START Material provided

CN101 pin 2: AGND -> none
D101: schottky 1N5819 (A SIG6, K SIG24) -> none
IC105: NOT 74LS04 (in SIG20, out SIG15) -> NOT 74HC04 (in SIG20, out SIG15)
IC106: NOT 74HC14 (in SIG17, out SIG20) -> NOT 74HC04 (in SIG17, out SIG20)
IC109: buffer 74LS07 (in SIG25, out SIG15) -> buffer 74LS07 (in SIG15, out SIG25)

END Material provided
START Material provided

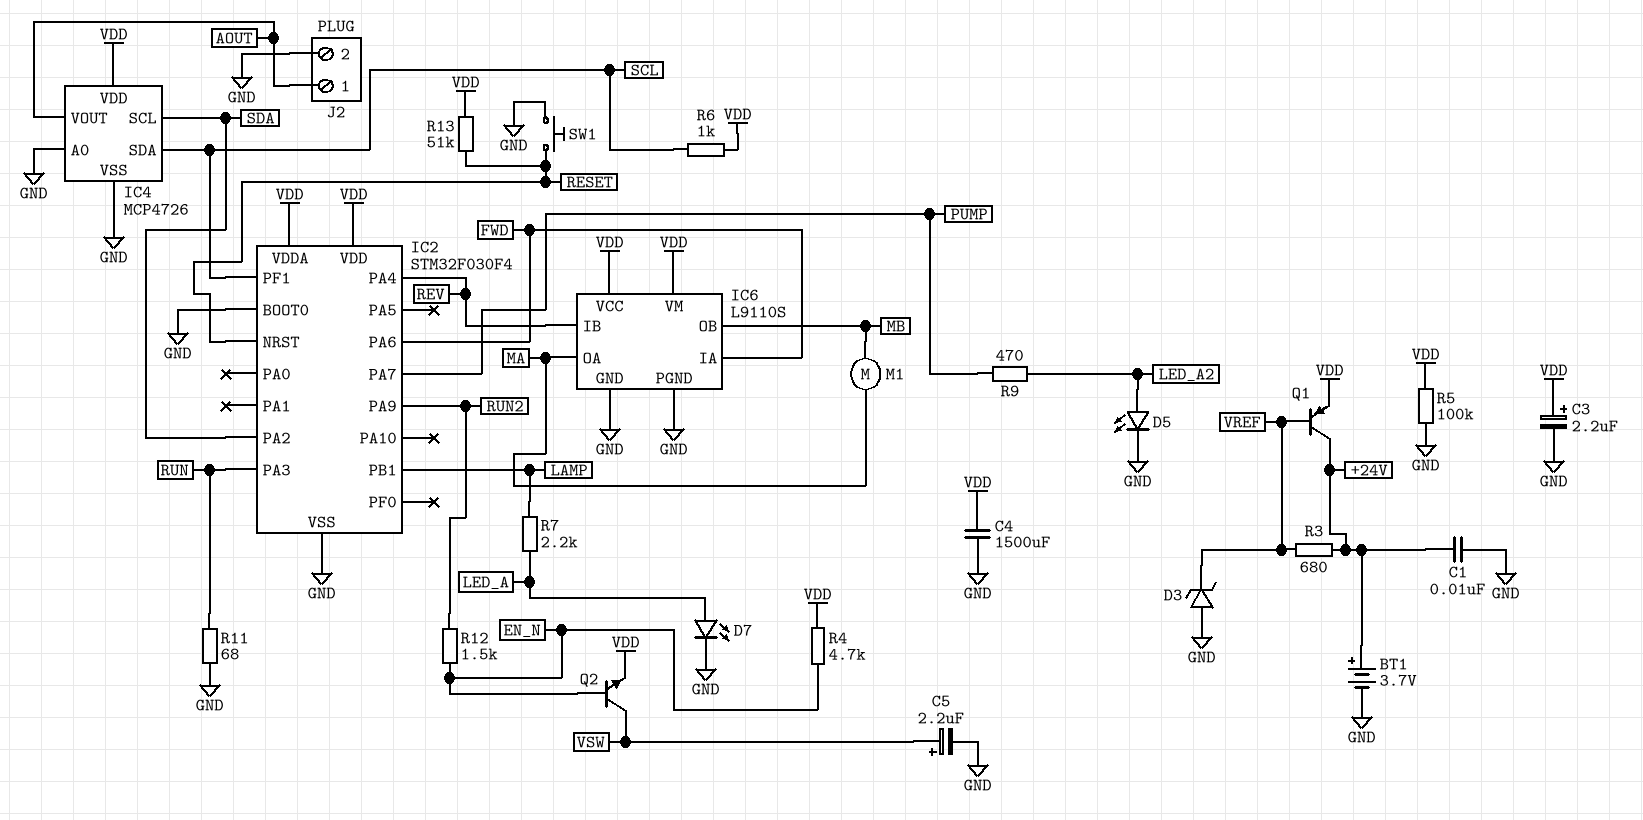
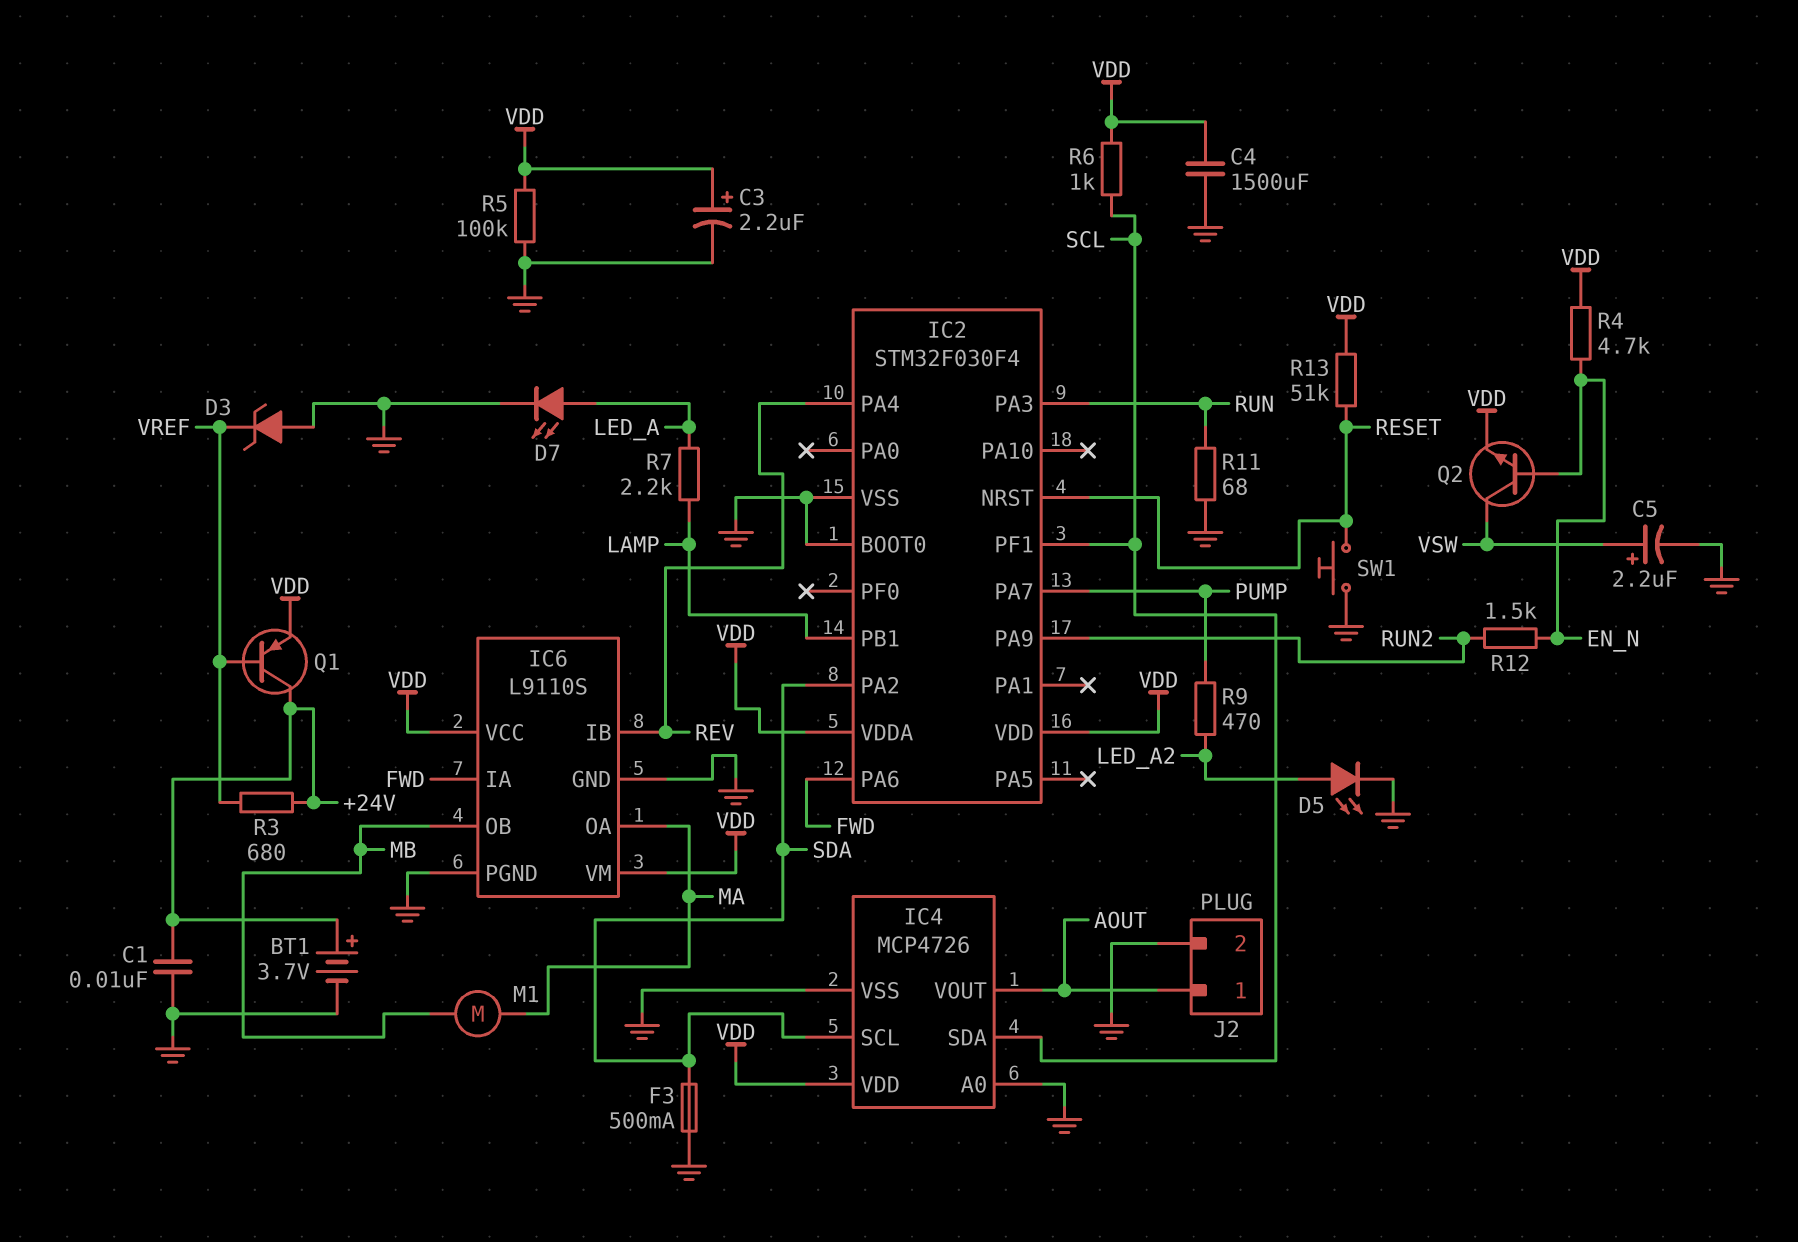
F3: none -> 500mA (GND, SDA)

END Material provided
START Material provided

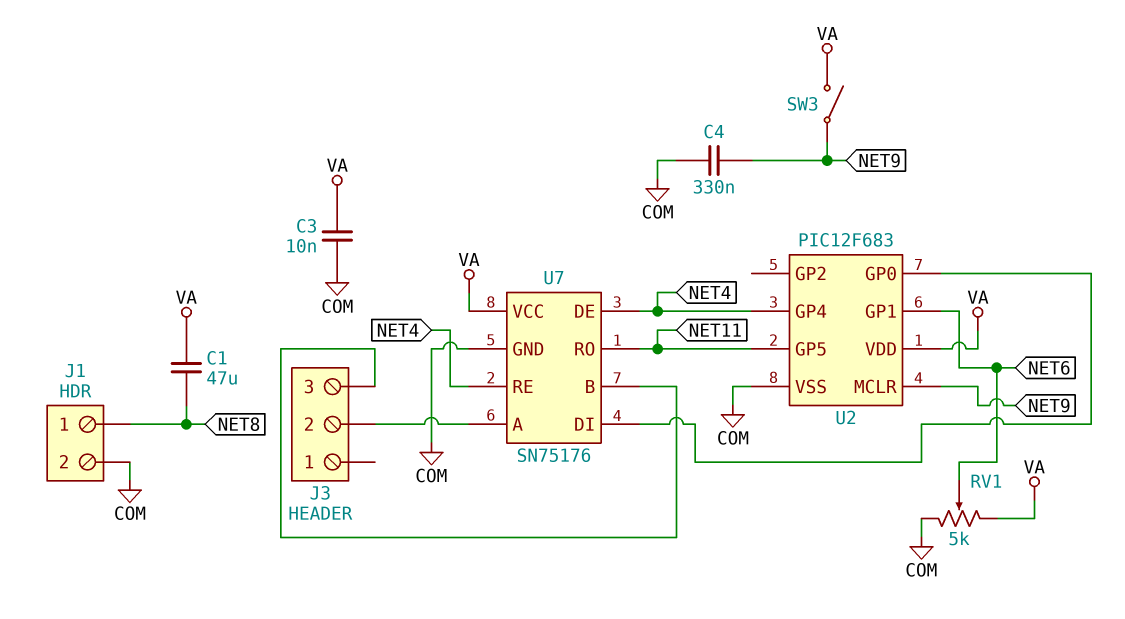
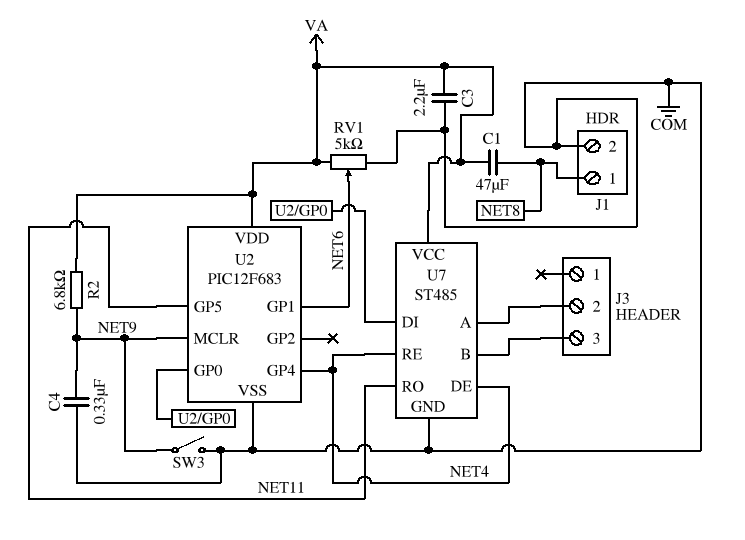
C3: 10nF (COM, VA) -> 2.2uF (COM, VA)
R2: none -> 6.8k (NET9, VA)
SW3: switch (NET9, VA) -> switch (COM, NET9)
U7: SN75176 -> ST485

END Material provided

# [Exercise aim]
Tell how many lines of the data above include the string "none", with no other text in the answer.

# [Answer]
4